● Exercise:
Please write out the final portion of the records below exactly: the line containing "R5: 4.7k (IC1/out, J2/1)", every line after it, and nothing else.

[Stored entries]
··········

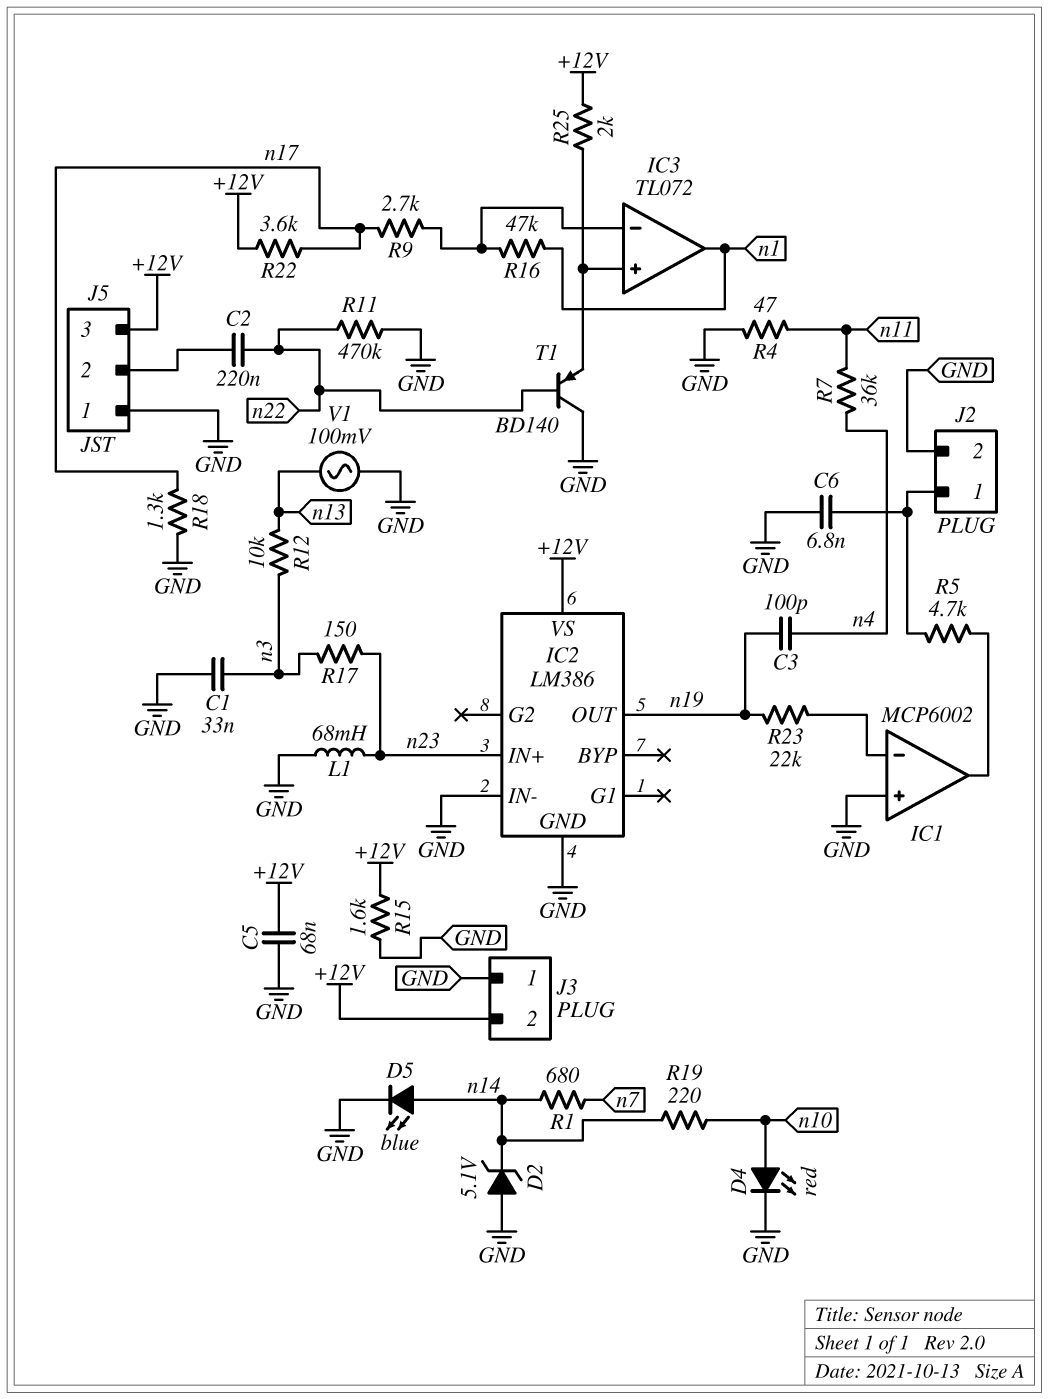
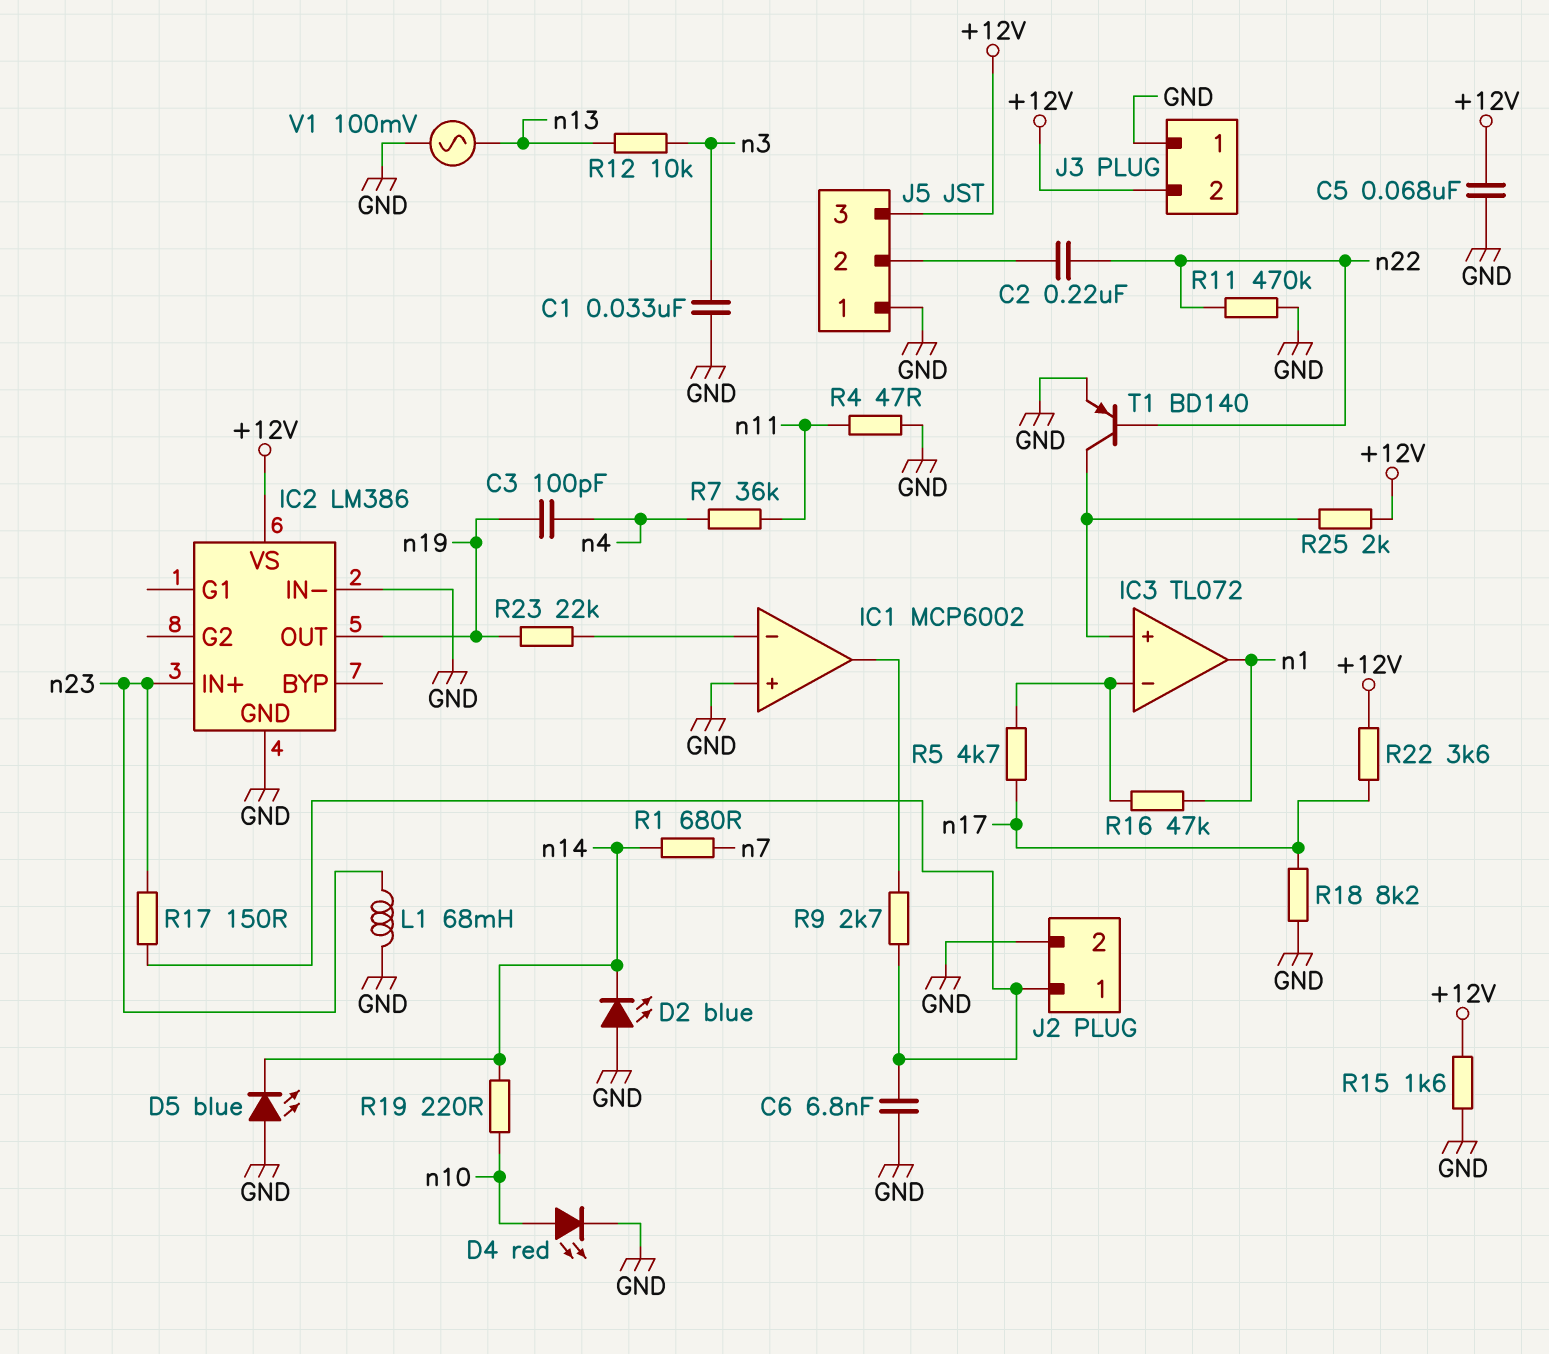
D2: zener 5.1V (A GND, K n14) -> LED blue (A GND, K n14)
D5: LED blue (A n14, K GND) -> LED blue (A GND, K n14)
R5: 4.7k (IC1/out, J2/1) -> 4.7k (IC3/in-, n17)
R9: 2.7k (IC3/in-, n17) -> 2.7k (IC1/out, J2/1)
R17: 150 (n3, n23) -> 150 (J2/1, n23)
R18: 1.3k (GND, n17) -> 8.2k (GND, n17)
T1: PNP BD140 (B n22, C GND, E IC3/in+) -> PNP BD140 (B n22, C IC3/in+, E GND)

··········

● Task solution:
R5: 4.7k (IC1/out, J2/1) -> 4.7k (IC3/in-, n17)
R9: 2.7k (IC3/in-, n17) -> 2.7k (IC1/out, J2/1)
R17: 150 (n3, n23) -> 150 (J2/1, n23)
R18: 1.3k (GND, n17) -> 8.2k (GND, n17)
T1: PNP BD140 (B n22, C GND, E IC3/in+) -> PNP BD140 (B n22, C IC3/in+, E GND)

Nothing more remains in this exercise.